▶ WHAT IS REQUIRED
Find the line containing "IC1 pin GND: GND -> N016" in the entries below. Restate it and each line after it, word for word, up to and including the line containing "R9: 1k (N001, N008) -> 6.8k (N001, N008)".
- - - - -
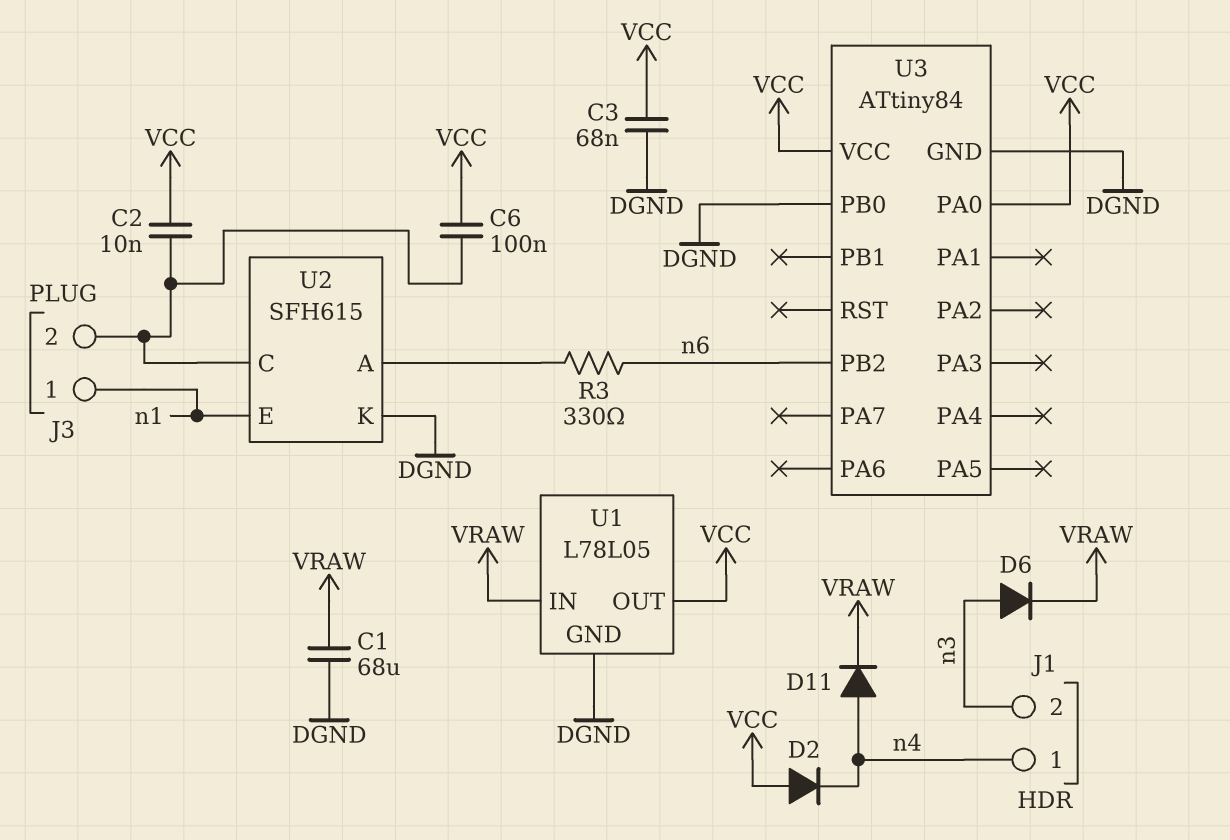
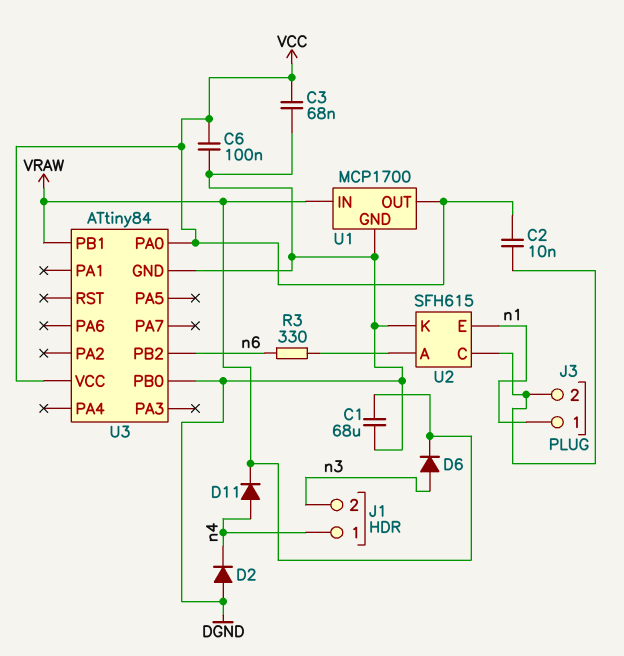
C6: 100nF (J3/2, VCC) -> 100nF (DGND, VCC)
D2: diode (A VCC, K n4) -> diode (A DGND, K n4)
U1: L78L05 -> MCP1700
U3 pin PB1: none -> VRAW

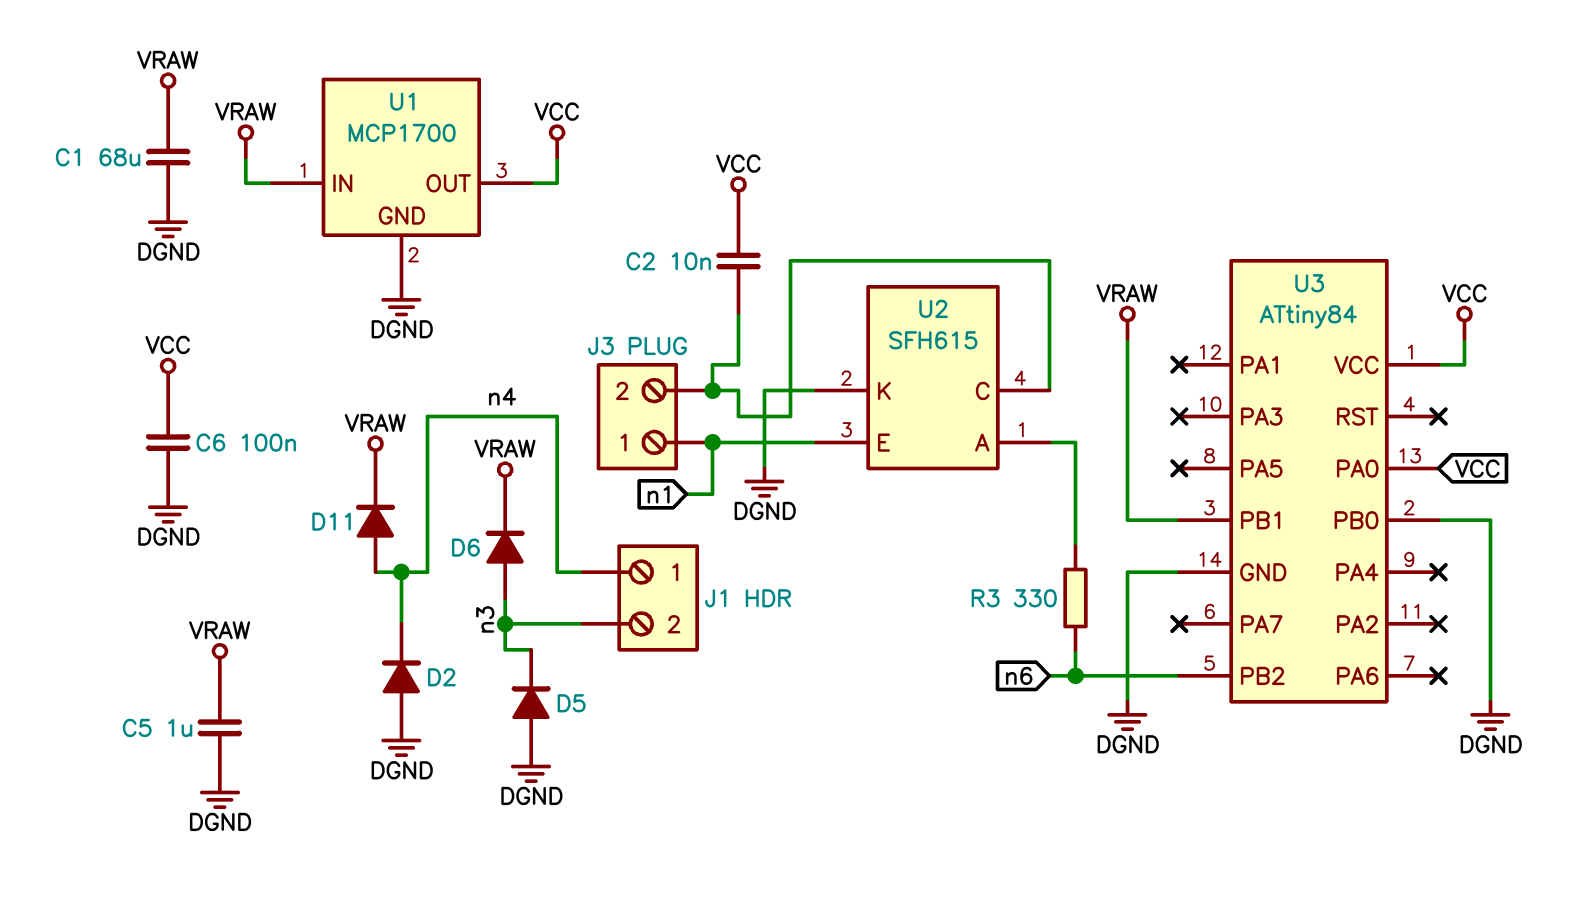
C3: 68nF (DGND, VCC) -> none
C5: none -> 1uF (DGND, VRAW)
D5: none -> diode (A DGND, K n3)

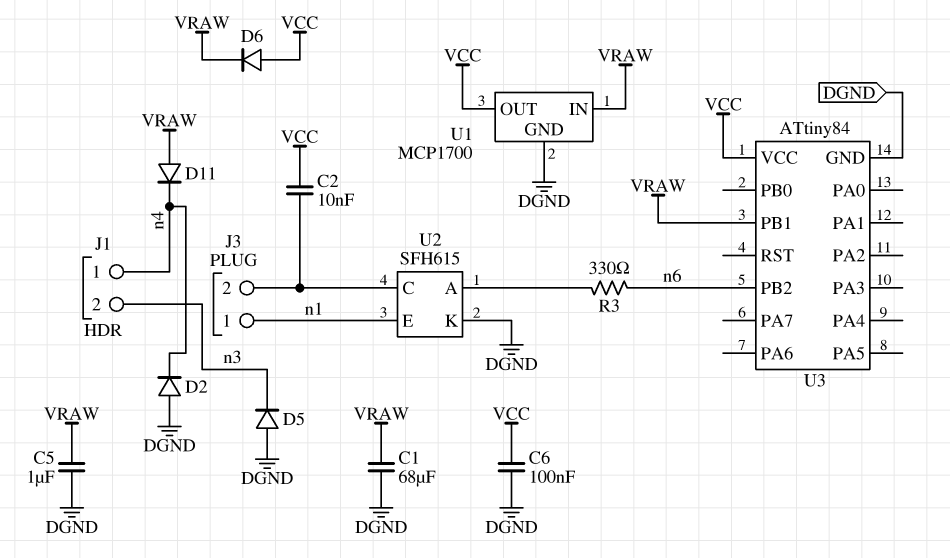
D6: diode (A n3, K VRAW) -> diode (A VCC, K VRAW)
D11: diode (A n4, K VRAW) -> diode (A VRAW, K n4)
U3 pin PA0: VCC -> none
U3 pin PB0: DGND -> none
- - - - -
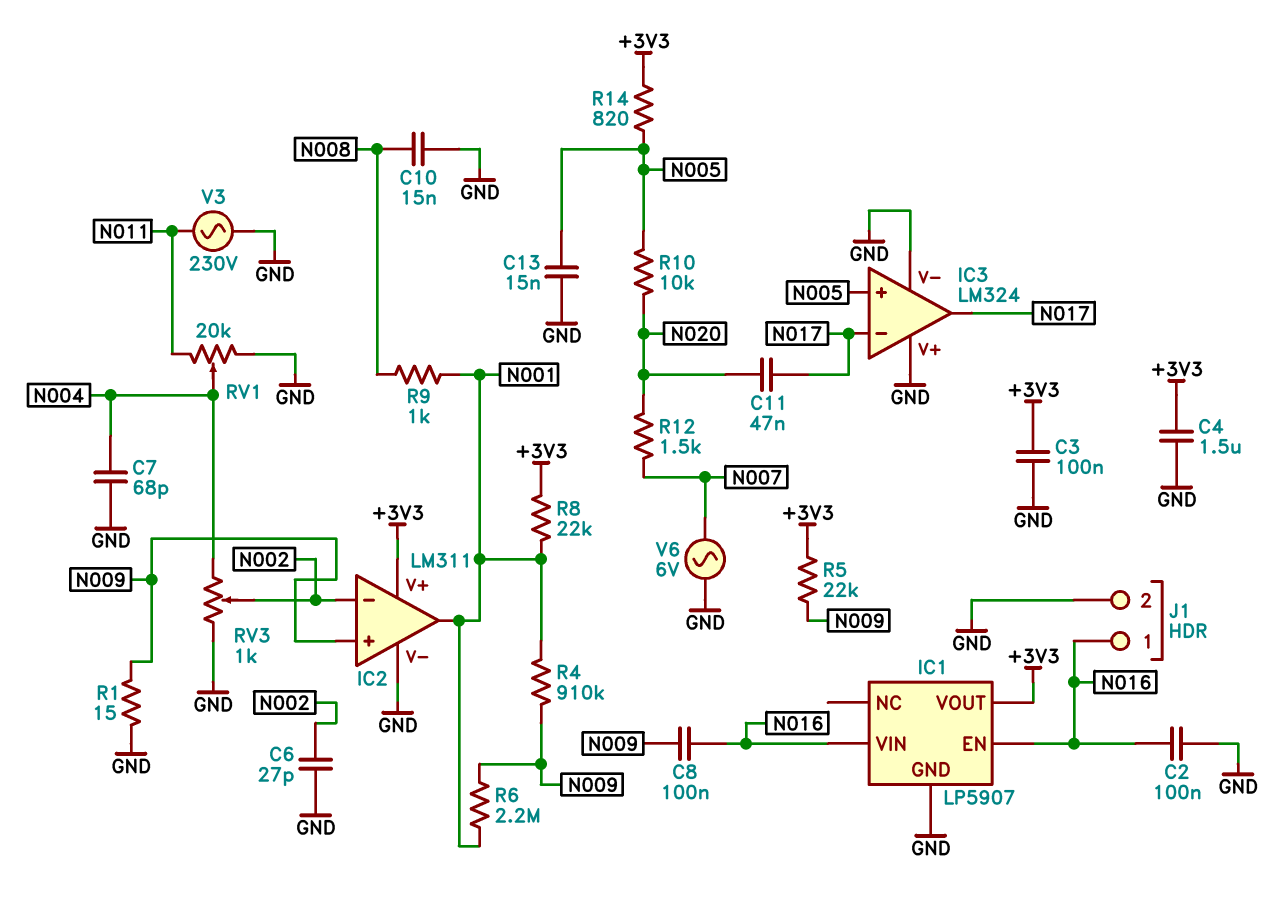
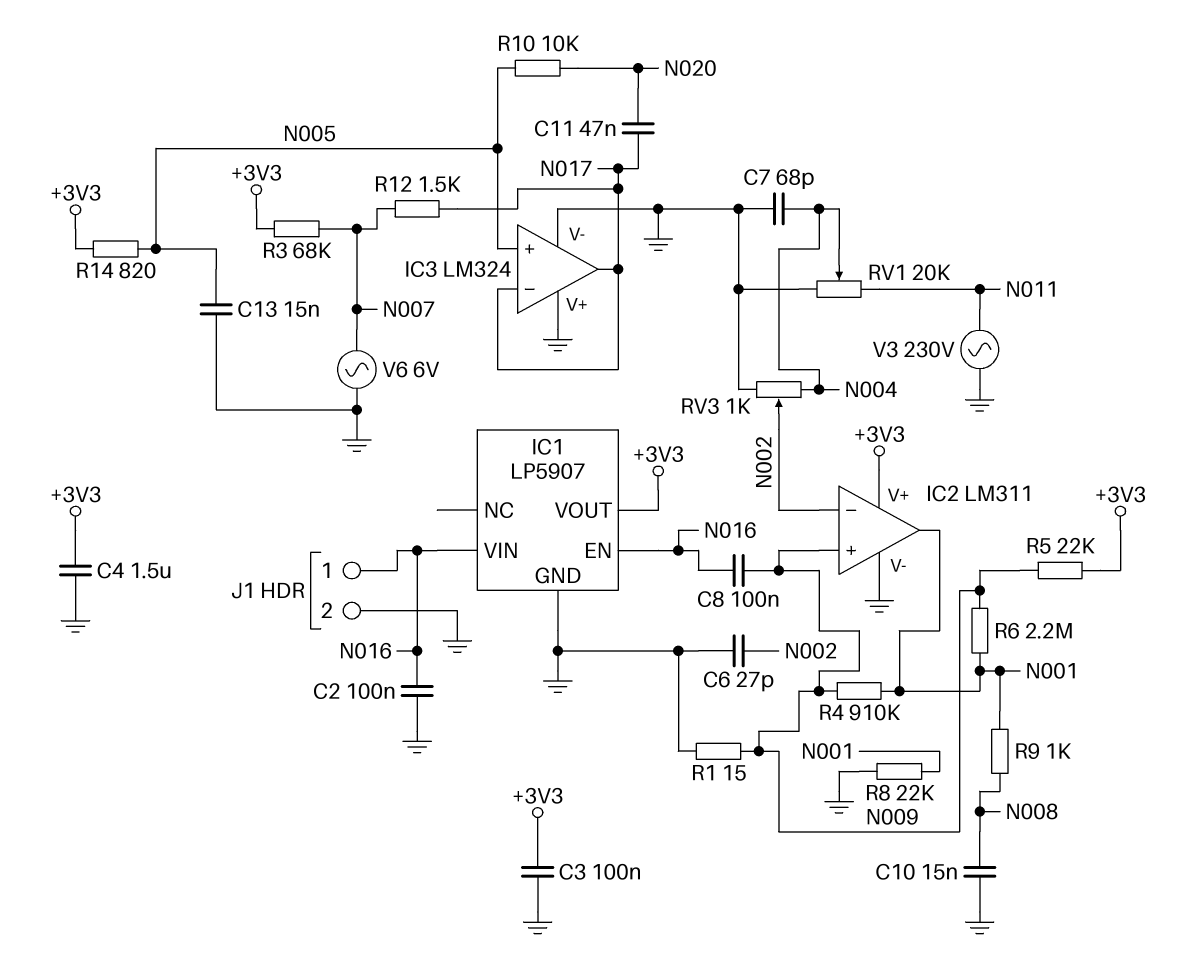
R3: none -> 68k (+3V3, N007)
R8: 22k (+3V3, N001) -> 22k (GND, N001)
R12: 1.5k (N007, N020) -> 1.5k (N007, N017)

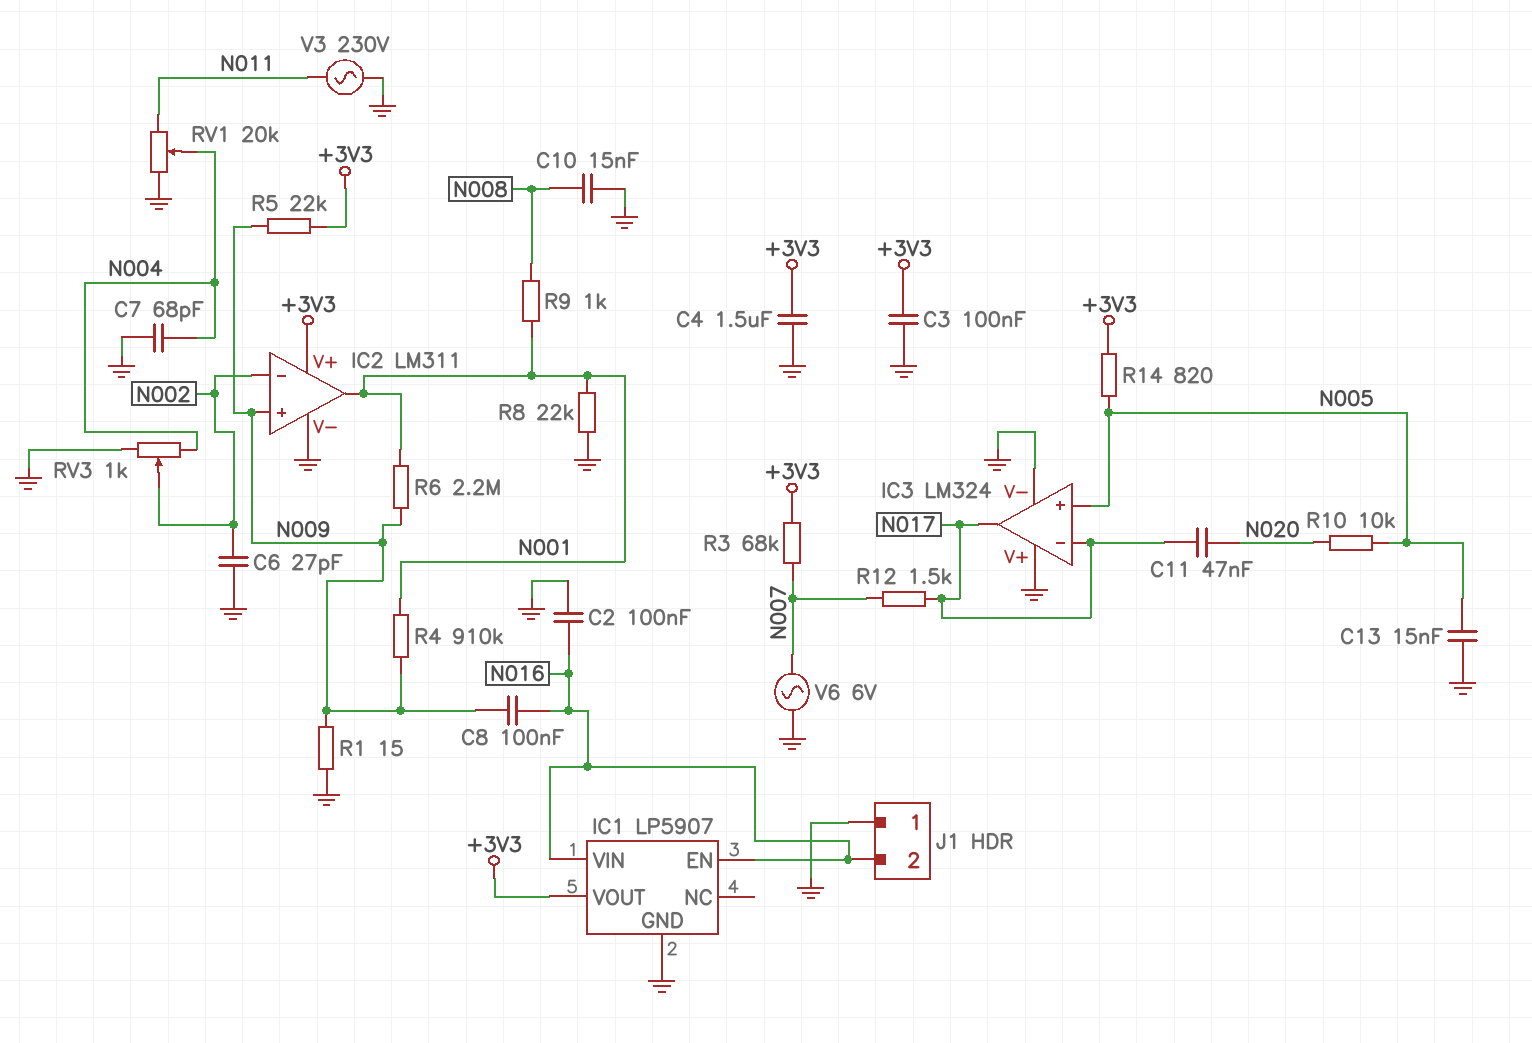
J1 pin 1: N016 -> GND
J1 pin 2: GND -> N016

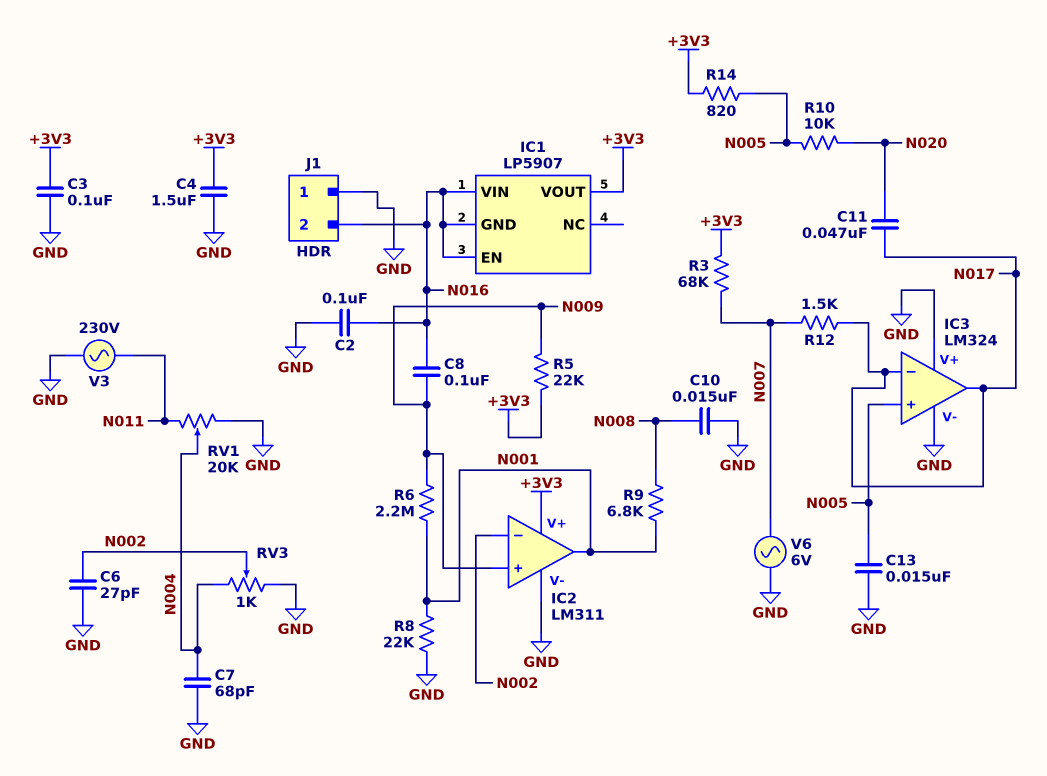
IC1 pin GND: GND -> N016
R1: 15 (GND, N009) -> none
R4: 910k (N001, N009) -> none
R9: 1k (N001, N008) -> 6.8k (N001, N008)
- - - - -
▶ WRITTEN RESPONSE
IC1 pin GND: GND -> N016
R1: 15 (GND, N009) -> none
R4: 910k (N001, N009) -> none
R9: 1k (N001, N008) -> 6.8k (N001, N008)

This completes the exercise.